### GOAL OF THE EXERCISE
Check each line of the records for "speaker"; collect those that have it.

══ INPUT MATERIAL ══

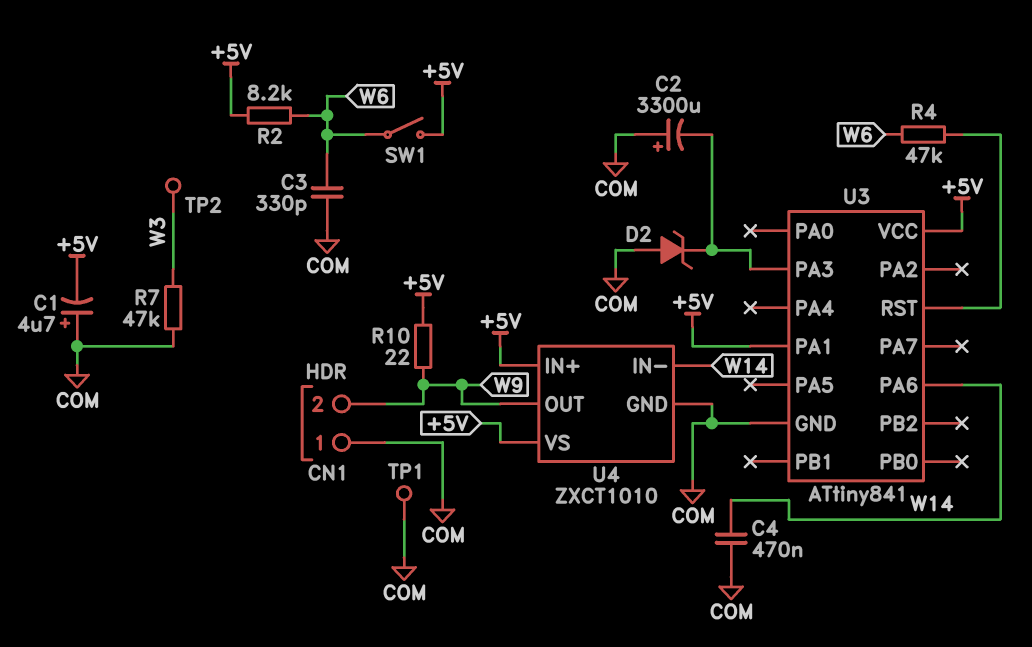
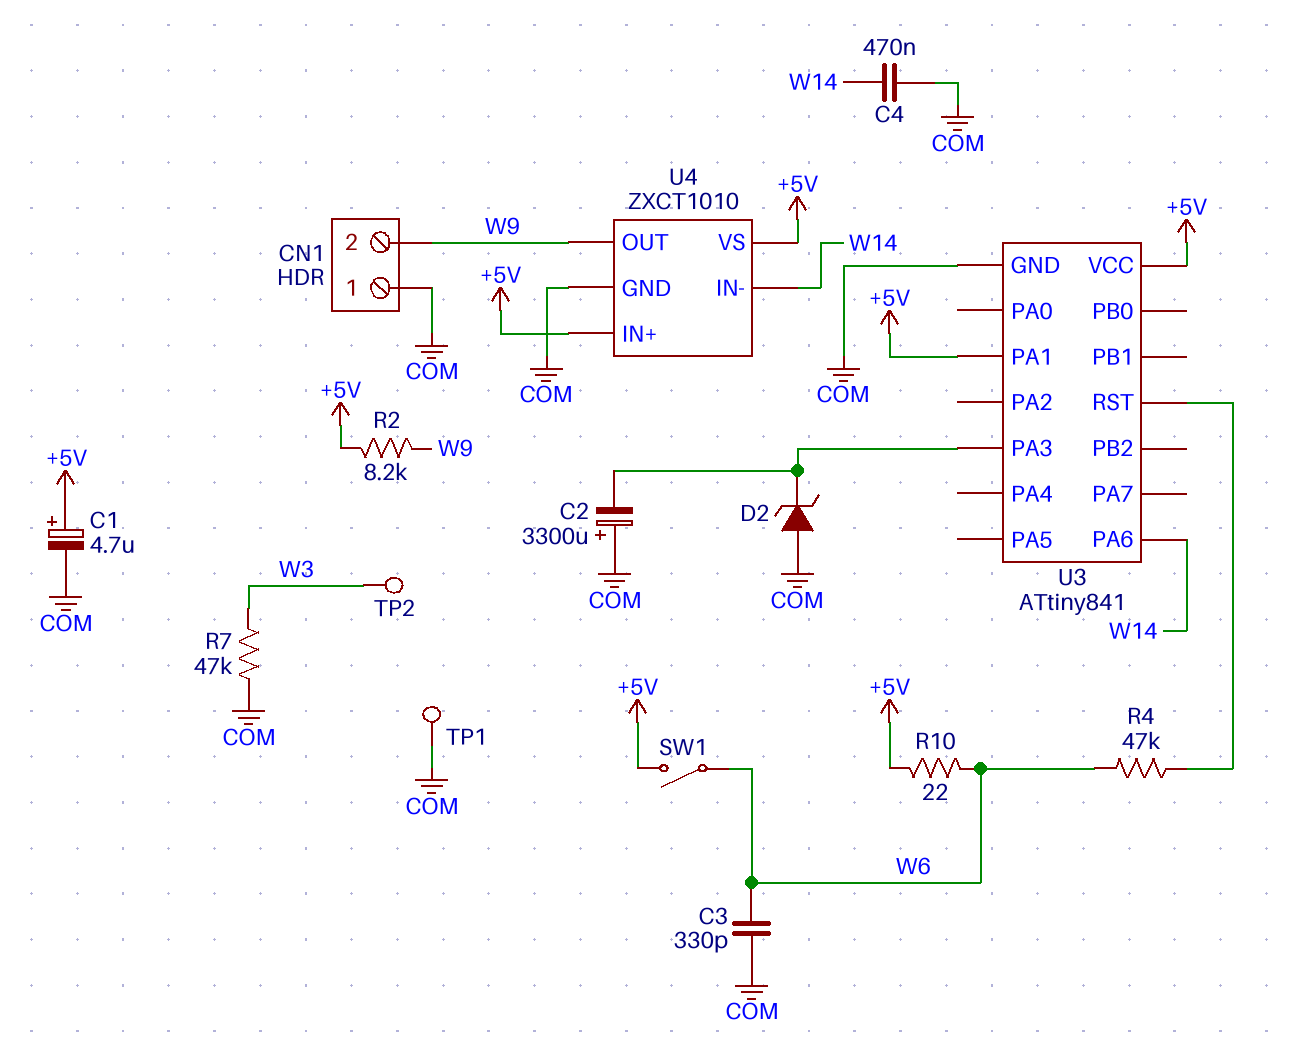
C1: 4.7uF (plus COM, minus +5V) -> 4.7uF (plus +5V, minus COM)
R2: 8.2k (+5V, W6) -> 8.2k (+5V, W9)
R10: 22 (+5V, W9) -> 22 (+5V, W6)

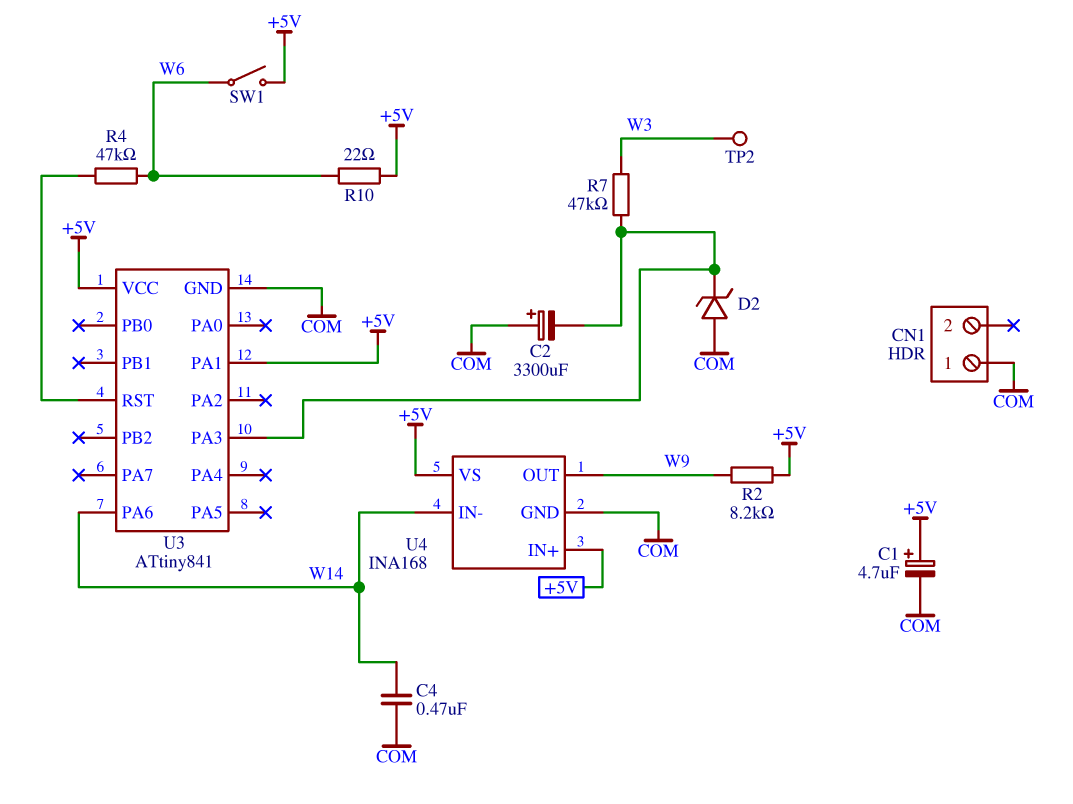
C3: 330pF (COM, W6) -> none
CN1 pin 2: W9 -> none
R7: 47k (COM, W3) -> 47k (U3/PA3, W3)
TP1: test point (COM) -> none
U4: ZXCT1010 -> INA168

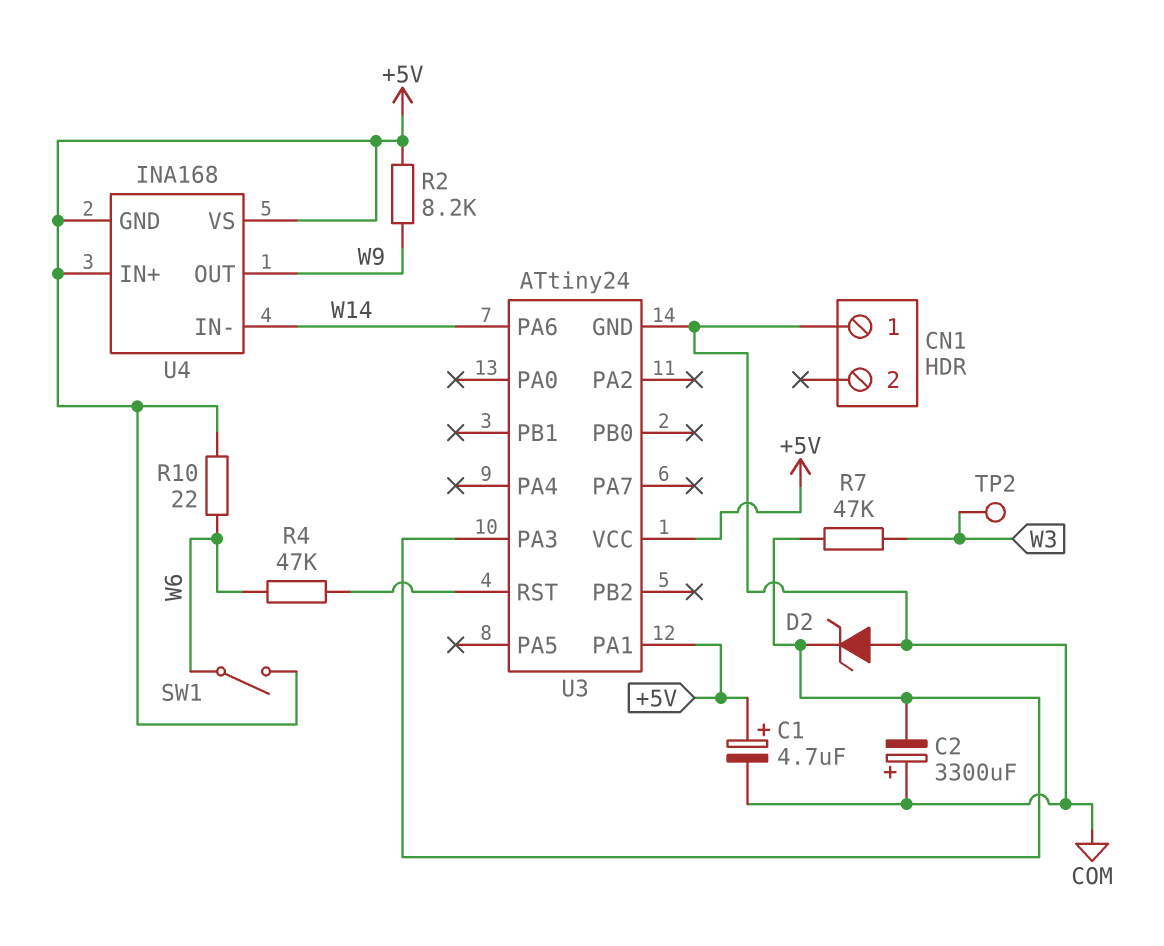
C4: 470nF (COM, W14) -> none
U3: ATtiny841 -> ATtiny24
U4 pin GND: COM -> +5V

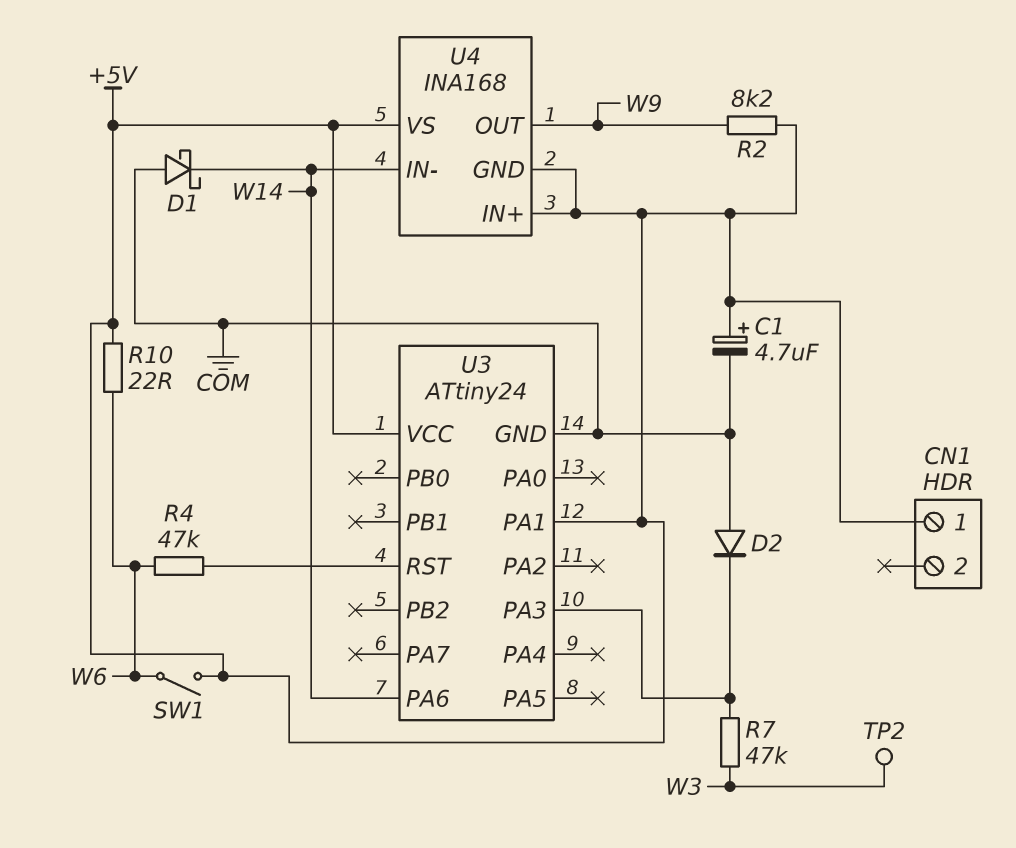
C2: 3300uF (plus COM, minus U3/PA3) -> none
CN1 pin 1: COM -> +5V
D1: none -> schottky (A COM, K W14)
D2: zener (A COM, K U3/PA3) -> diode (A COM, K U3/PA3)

═══
══ INPUT MATERIAL ══

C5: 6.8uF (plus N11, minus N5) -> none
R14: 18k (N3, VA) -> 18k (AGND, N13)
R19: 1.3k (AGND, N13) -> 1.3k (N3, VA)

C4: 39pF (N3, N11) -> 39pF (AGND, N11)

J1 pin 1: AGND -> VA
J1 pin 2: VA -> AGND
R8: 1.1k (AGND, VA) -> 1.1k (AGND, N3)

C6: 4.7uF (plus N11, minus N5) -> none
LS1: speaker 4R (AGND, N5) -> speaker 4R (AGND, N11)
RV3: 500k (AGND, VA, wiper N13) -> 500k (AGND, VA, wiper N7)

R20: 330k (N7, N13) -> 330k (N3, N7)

═══
══ INPUT MATERIAL ══

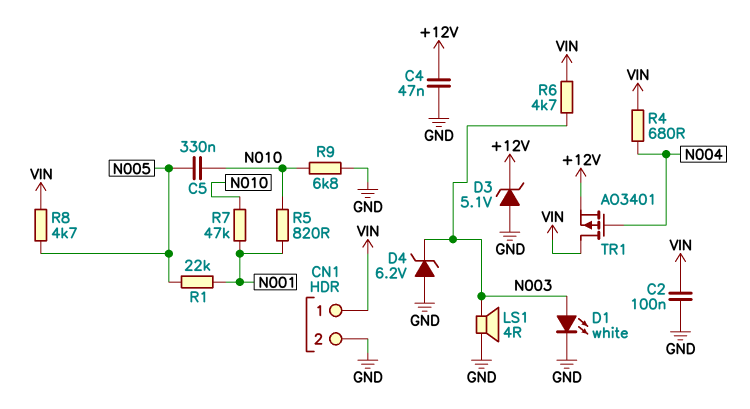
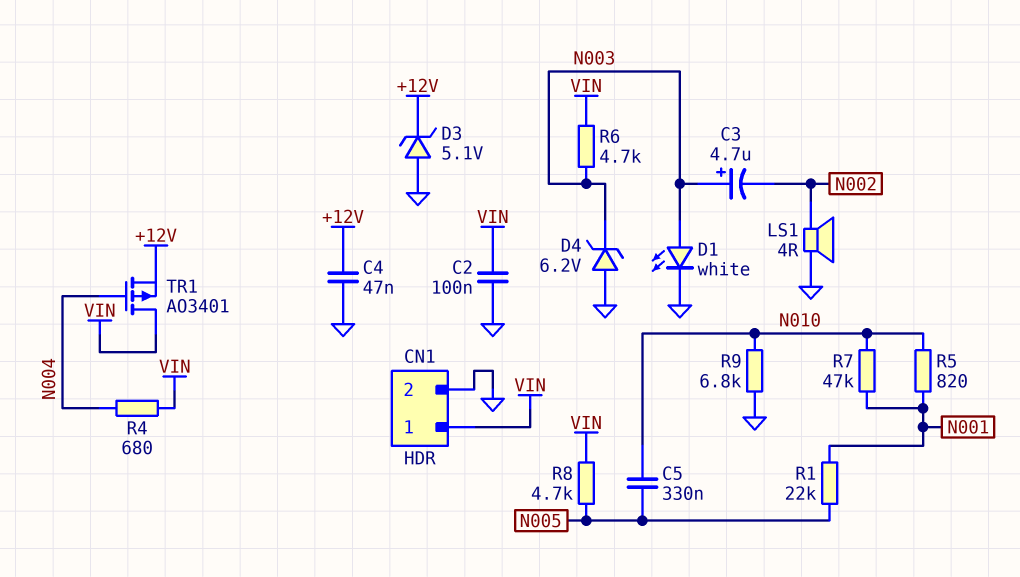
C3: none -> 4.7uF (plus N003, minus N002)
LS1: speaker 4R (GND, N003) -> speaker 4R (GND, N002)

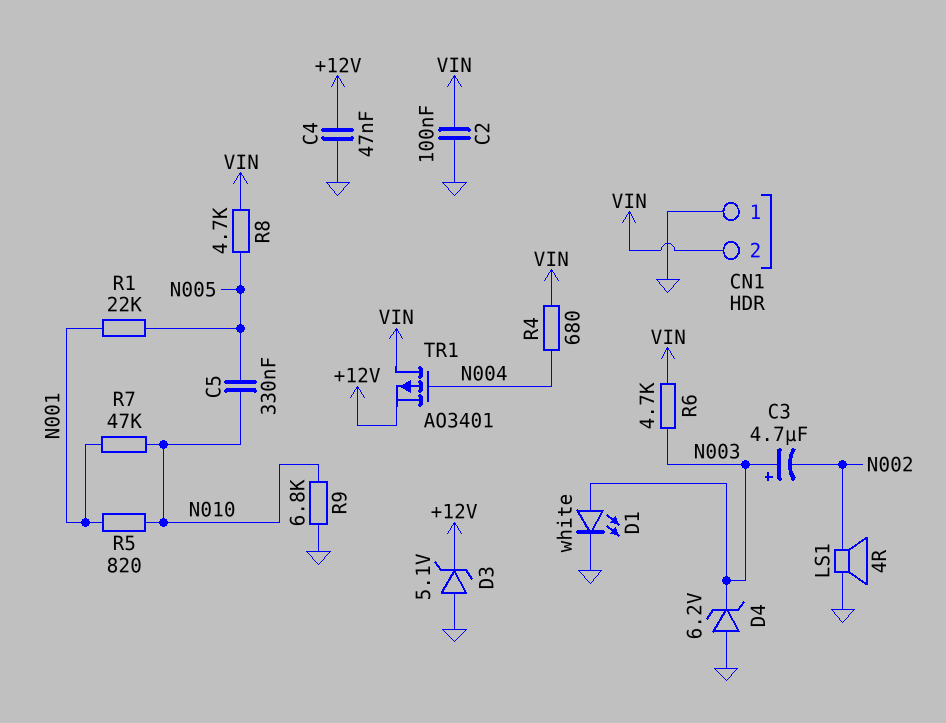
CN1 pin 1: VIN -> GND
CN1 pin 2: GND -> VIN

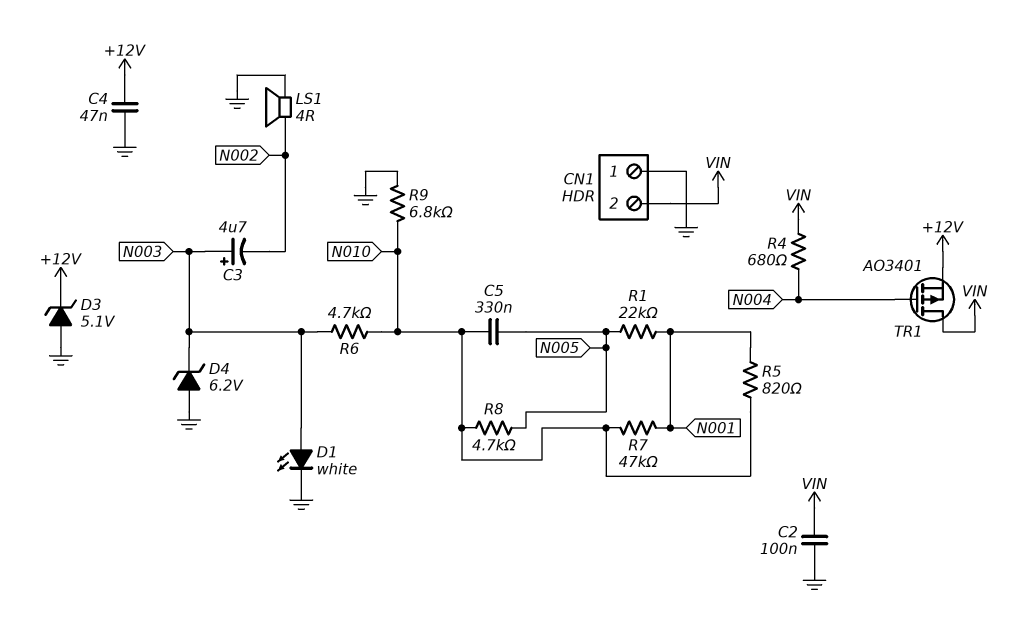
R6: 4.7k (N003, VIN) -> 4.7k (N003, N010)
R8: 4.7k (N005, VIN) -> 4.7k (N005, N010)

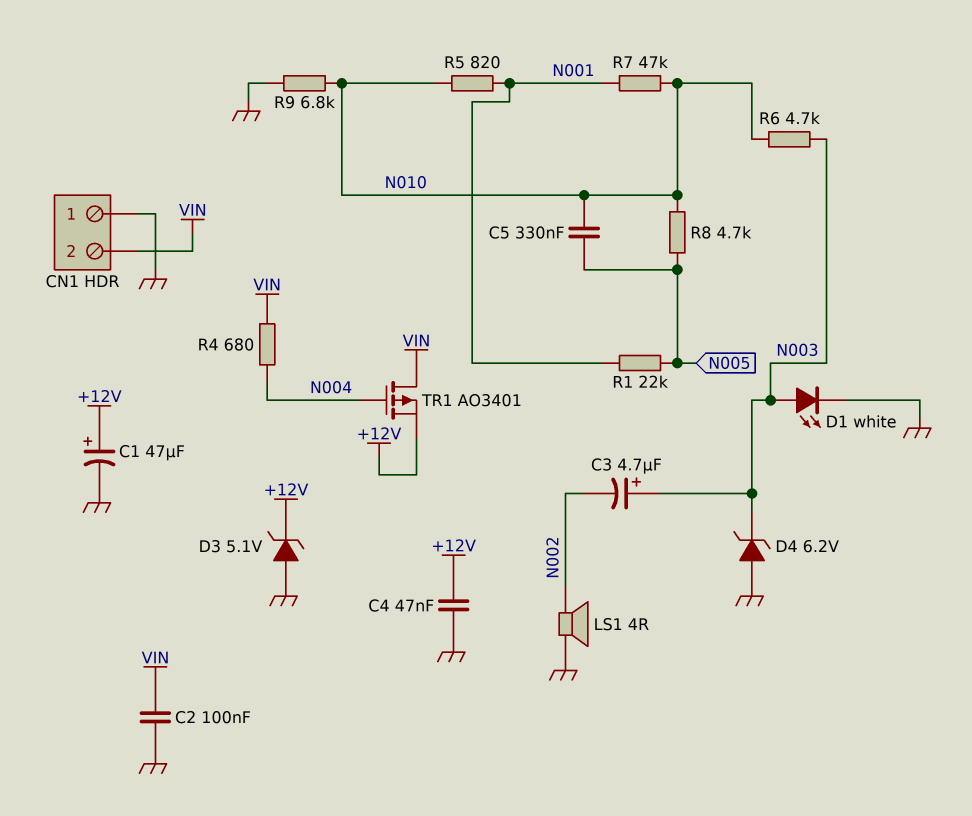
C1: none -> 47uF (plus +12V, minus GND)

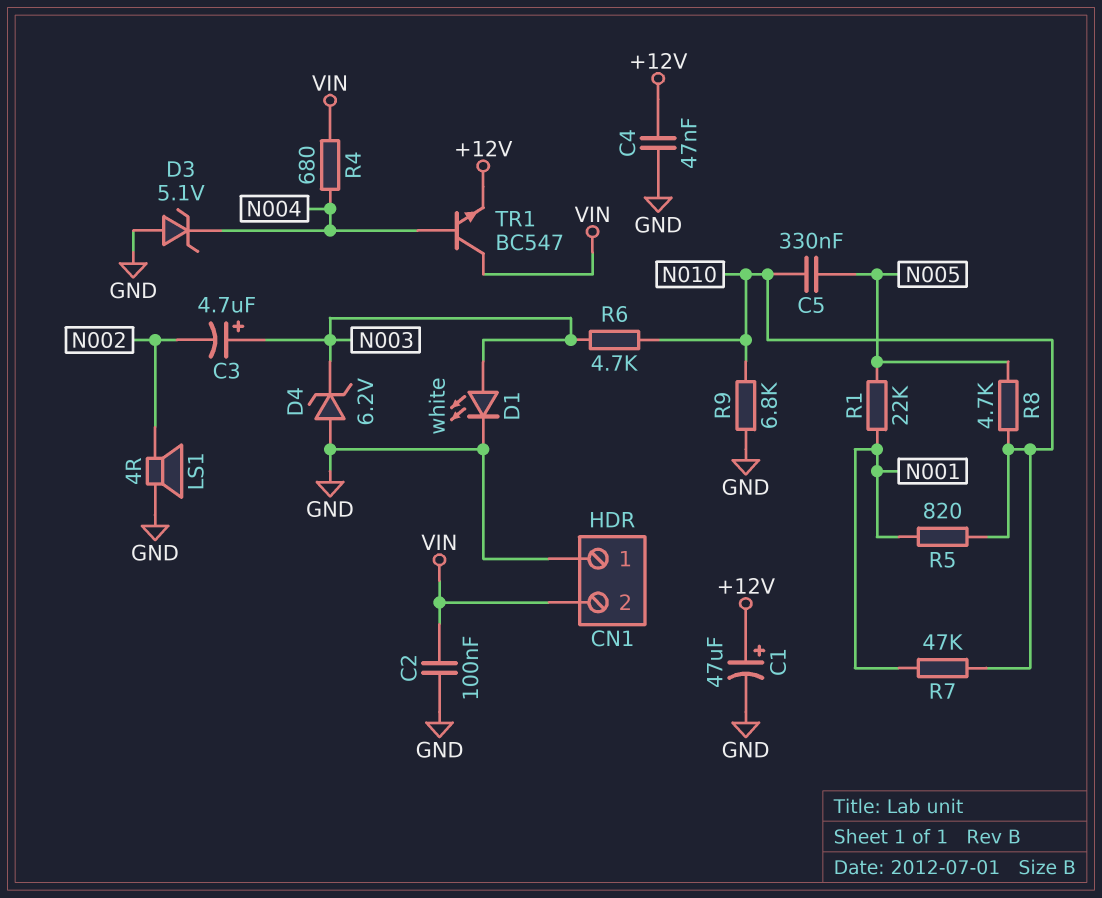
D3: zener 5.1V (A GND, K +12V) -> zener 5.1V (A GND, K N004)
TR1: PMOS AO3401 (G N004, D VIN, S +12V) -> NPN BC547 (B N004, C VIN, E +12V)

═══

### ANSWER
LS1: speaker 4R (AGND, N5) -> speaker 4R (AGND, N11)
LS1: speaker 4R (GND, N003) -> speaker 4R (GND, N002)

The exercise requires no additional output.